[Records from a data source]
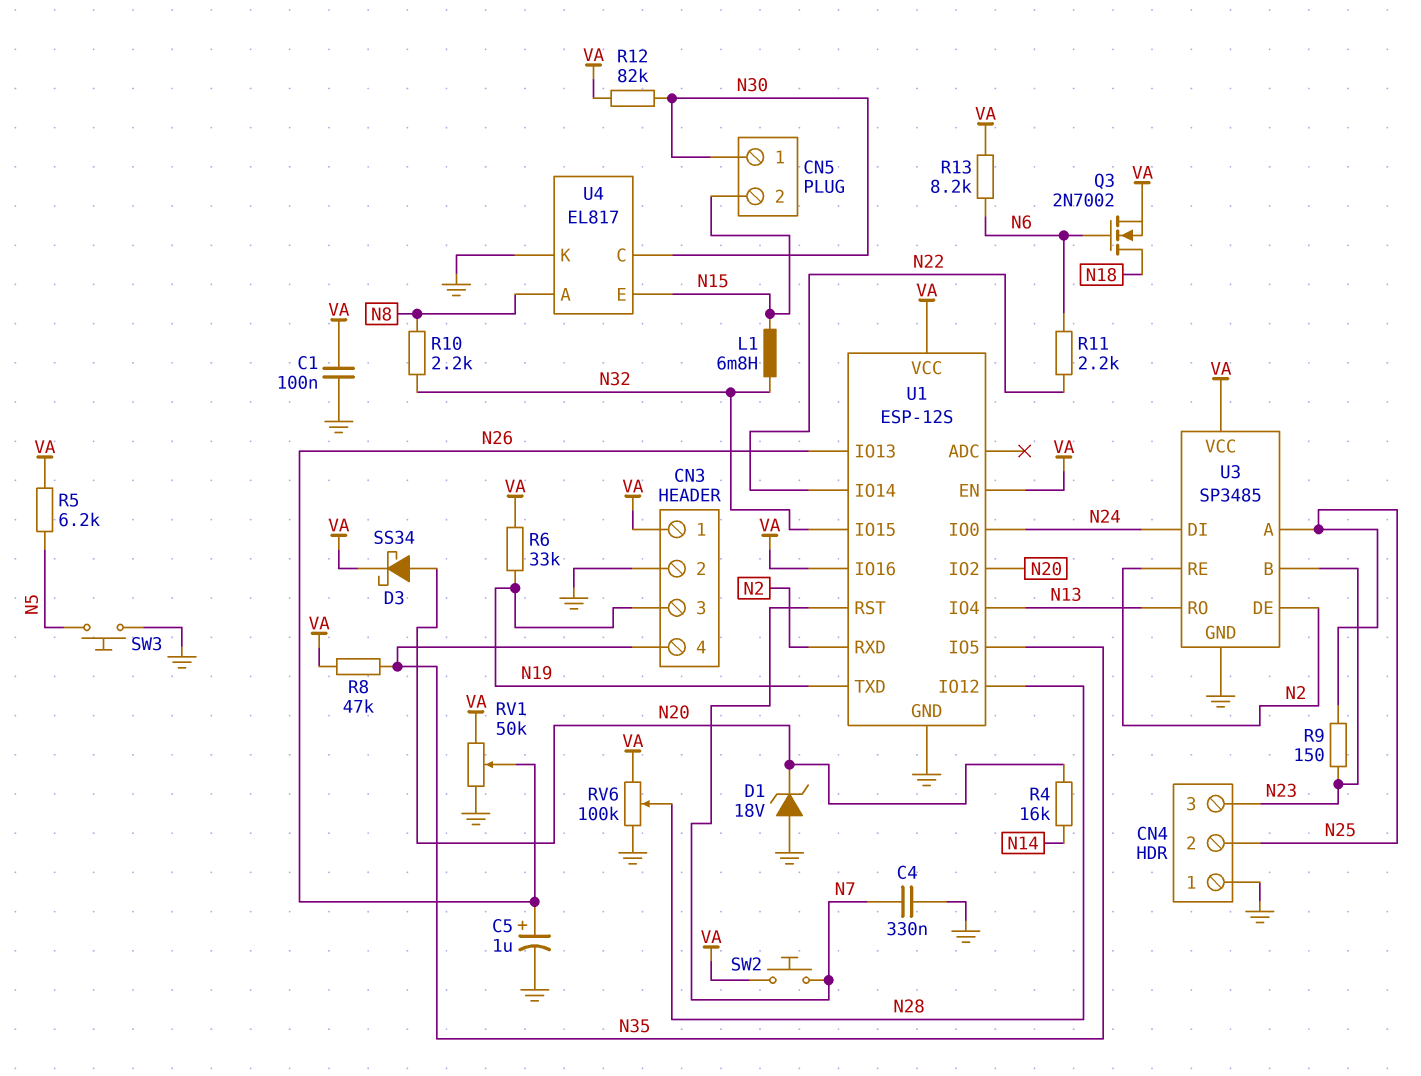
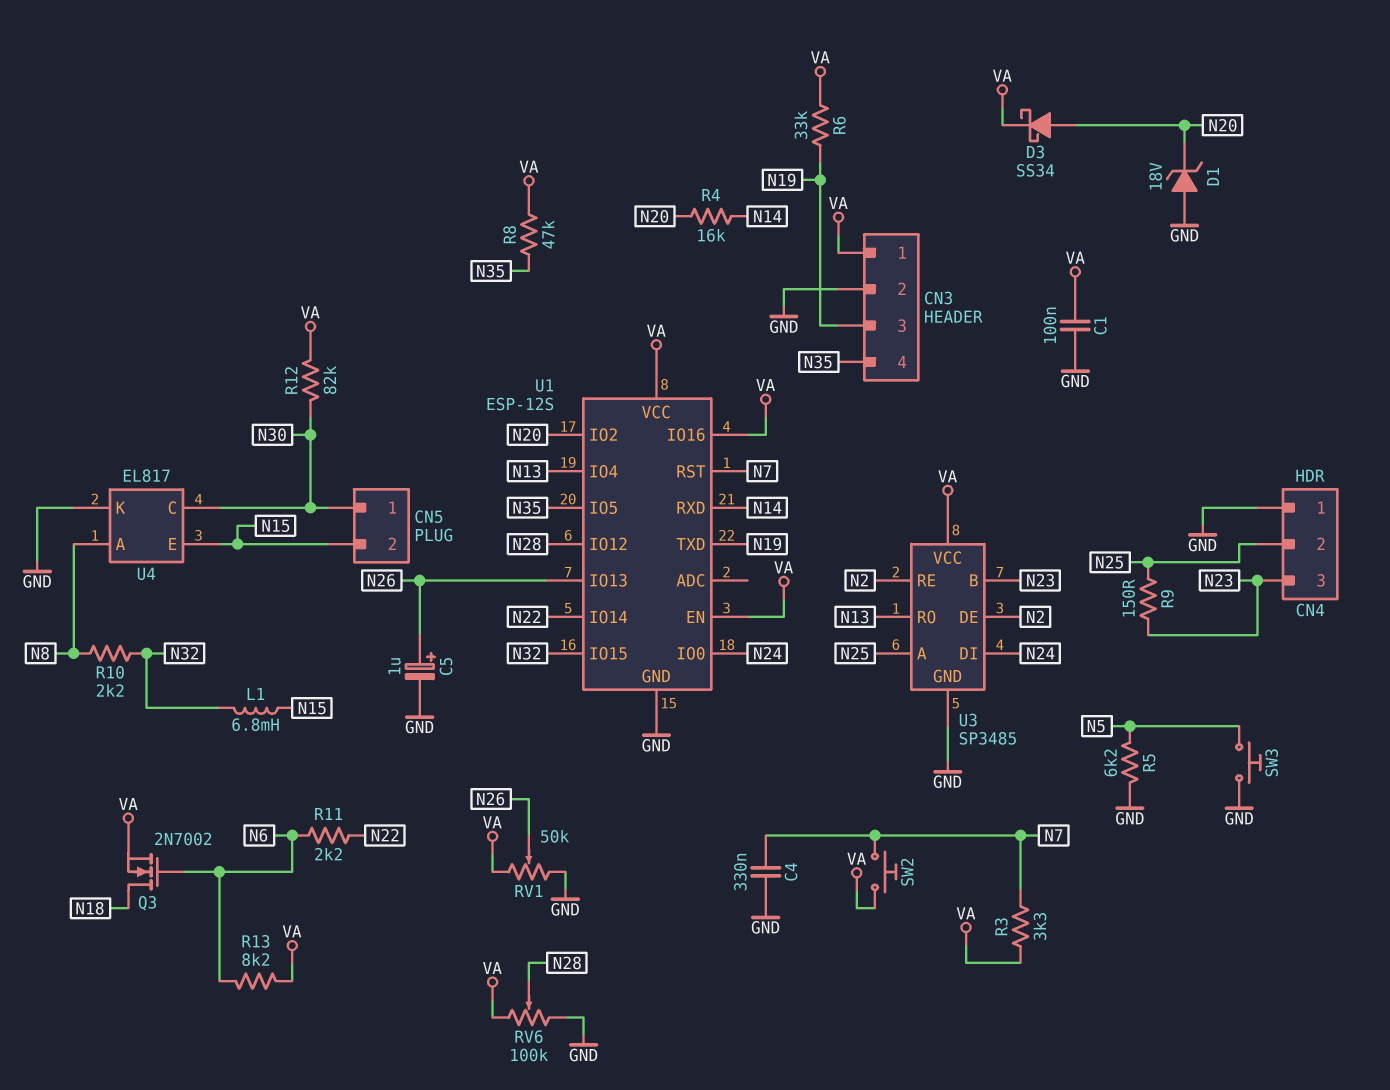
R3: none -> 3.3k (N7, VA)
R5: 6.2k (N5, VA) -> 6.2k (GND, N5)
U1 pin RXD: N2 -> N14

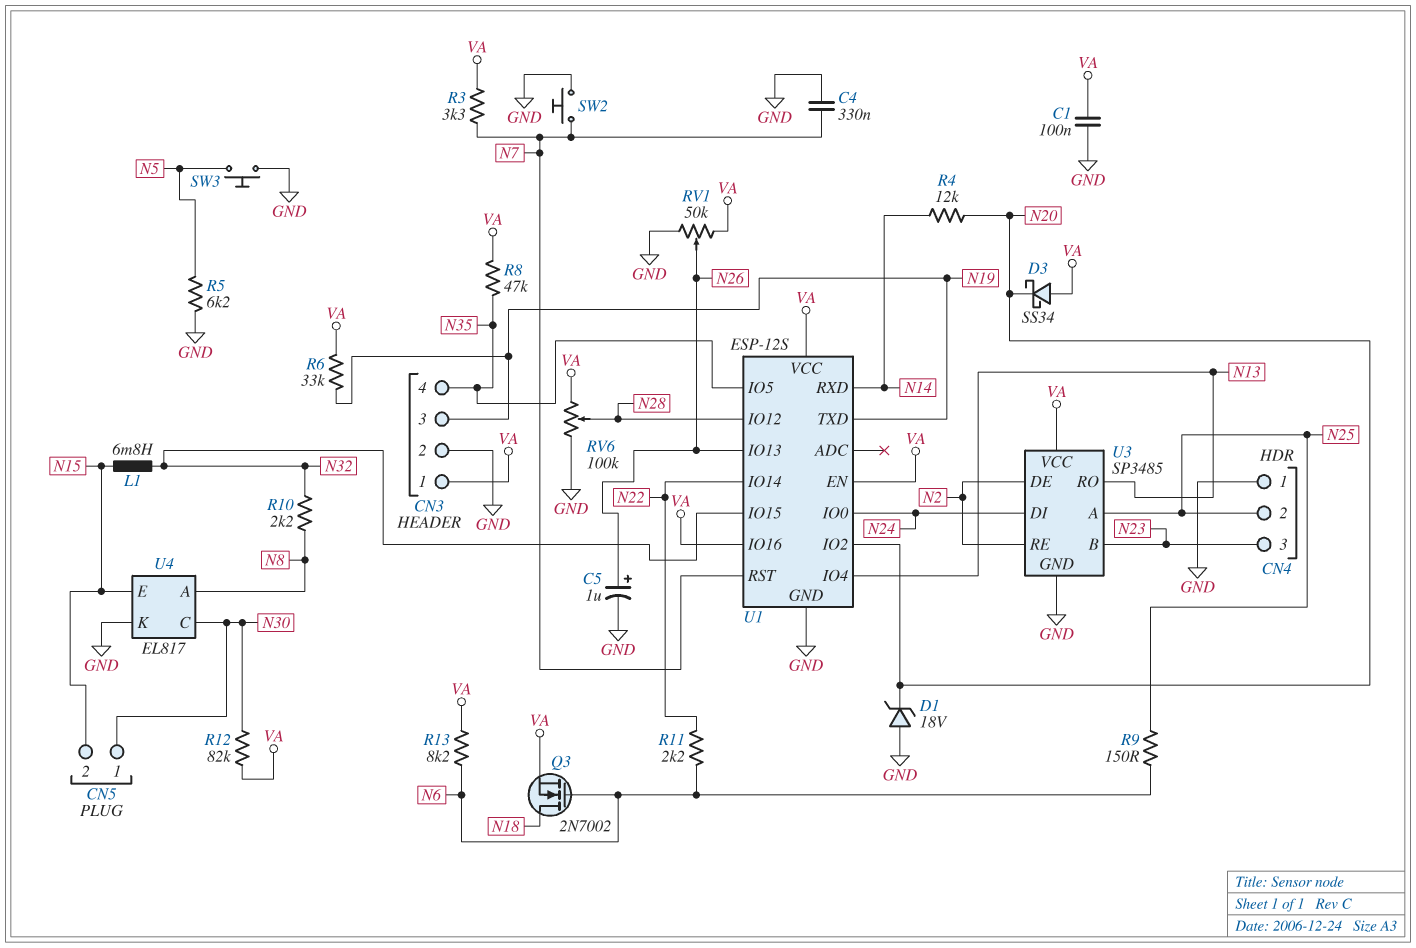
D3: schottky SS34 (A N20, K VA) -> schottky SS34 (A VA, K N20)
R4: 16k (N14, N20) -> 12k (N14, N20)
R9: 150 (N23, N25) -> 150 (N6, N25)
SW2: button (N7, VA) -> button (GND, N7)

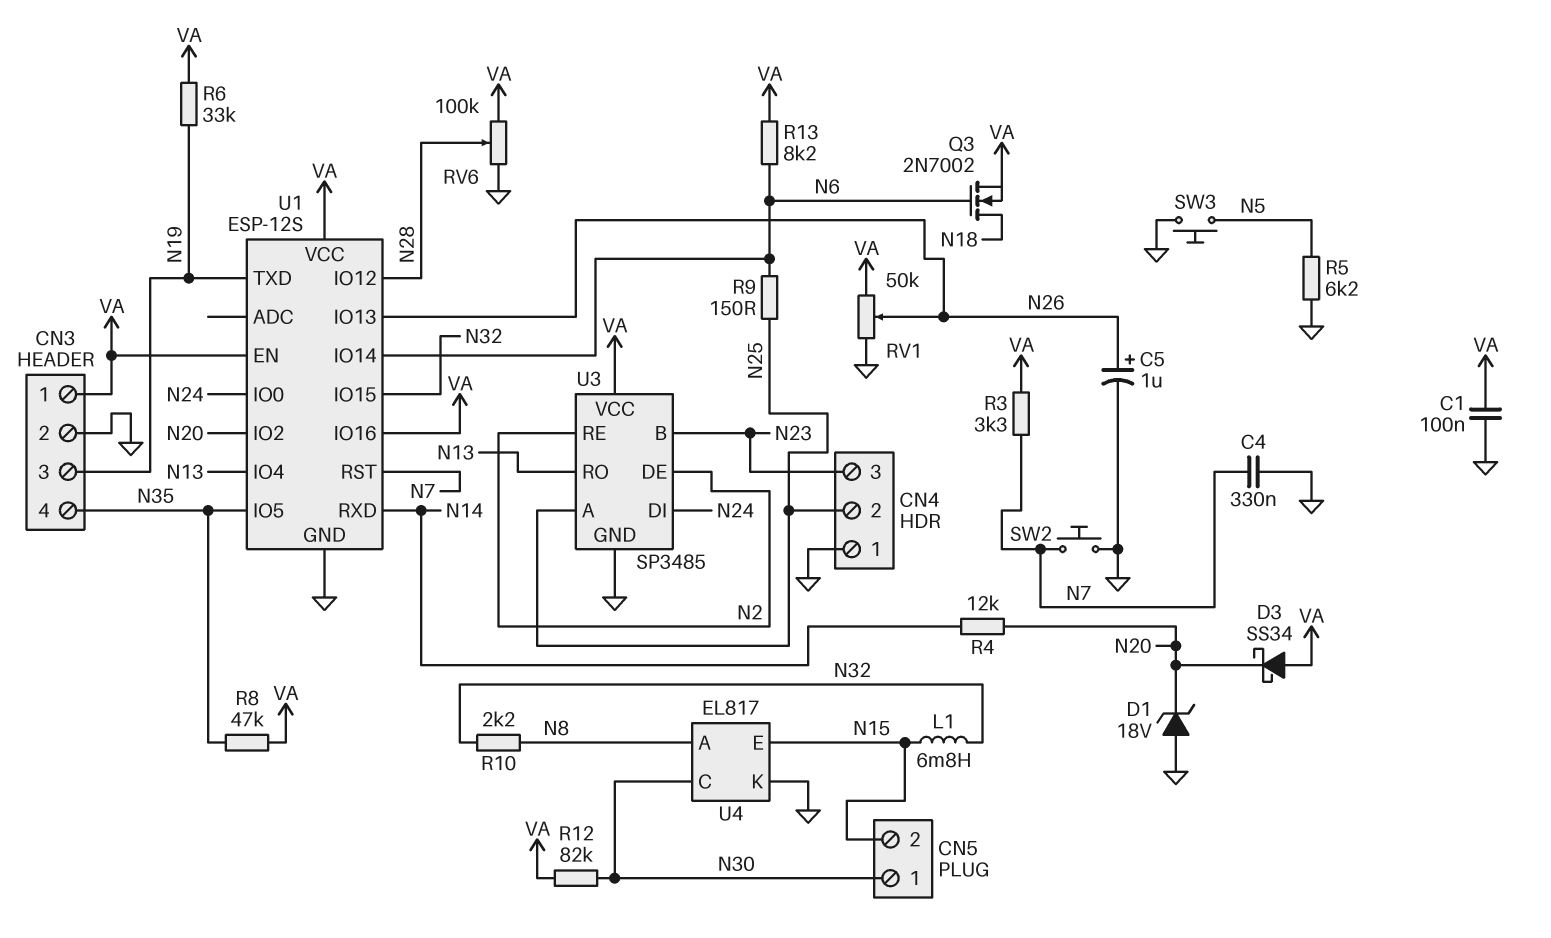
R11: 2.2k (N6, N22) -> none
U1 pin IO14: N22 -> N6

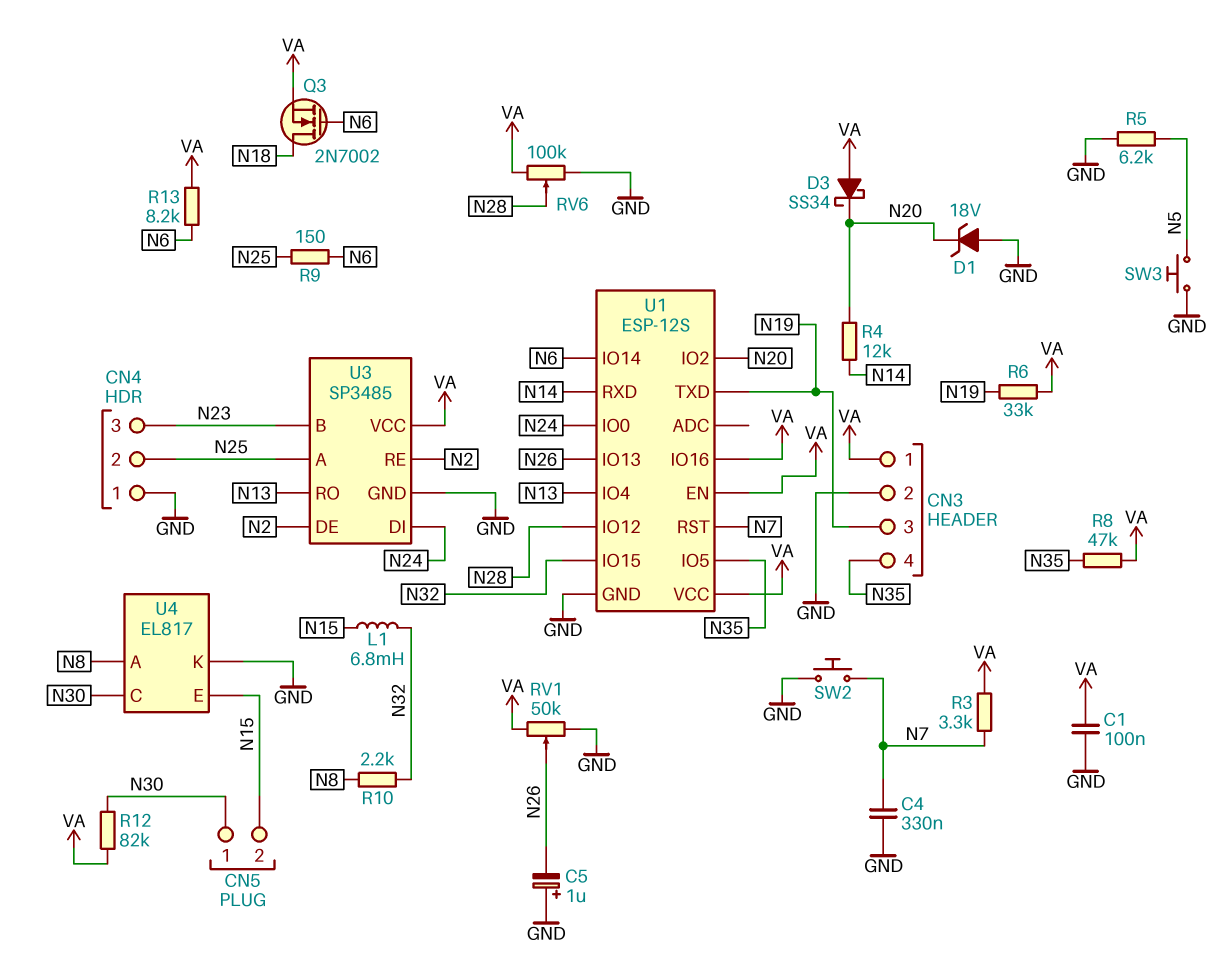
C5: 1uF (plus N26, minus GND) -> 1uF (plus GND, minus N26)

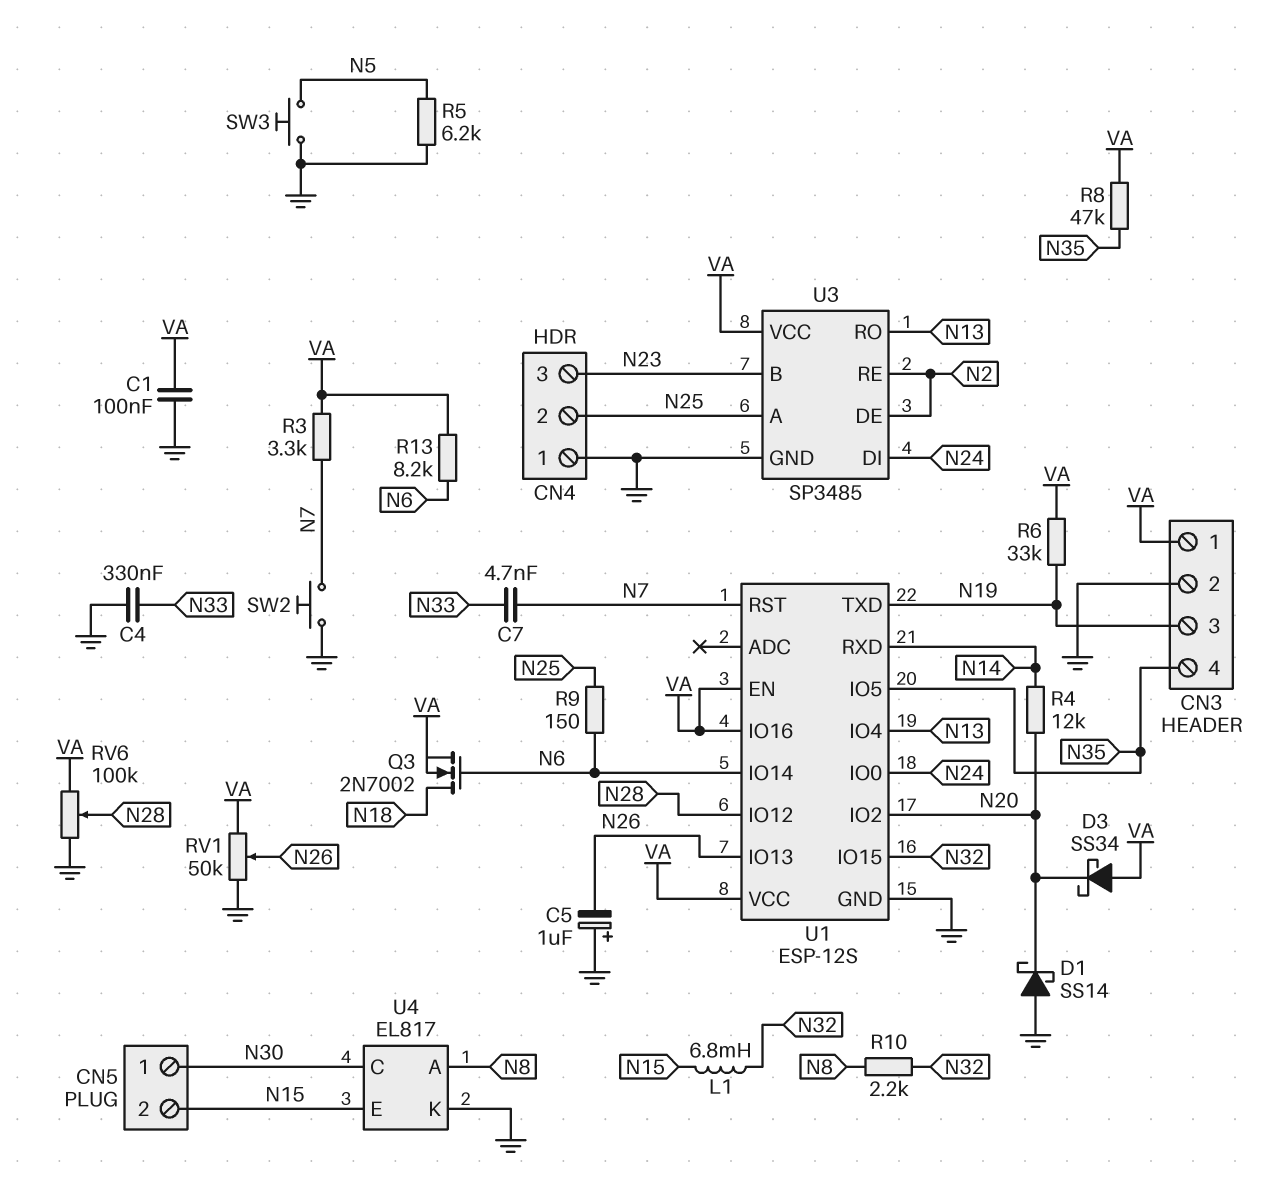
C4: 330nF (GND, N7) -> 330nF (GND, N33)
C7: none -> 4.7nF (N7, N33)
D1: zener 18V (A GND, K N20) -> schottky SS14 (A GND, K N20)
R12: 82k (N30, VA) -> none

> **WHAT IS REQUIRED**
Line by line and exactly, reproduce the span from the line with "D3: schottky SS34" through the end of the data above, both ends included, with pictures left out.

> **ANSWER AREA**
D3: schottky SS34 (A N20, K VA) -> schottky SS34 (A VA, K N20)
R4: 16k (N14, N20) -> 12k (N14, N20)
R9: 150 (N23, N25) -> 150 (N6, N25)
SW2: button (N7, VA) -> button (GND, N7)

R11: 2.2k (N6, N22) -> none
U1 pin IO14: N22 -> N6

C5: 1uF (plus N26, minus GND) -> 1uF (plus GND, minus N26)

C4: 330nF (GND, N7) -> 330nF (GND, N33)
C7: none -> 4.7nF (N7, N33)
D1: zener 18V (A GND, K N20) -> schottky SS14 (A GND, K N20)
R12: 82k (N30, VA) -> none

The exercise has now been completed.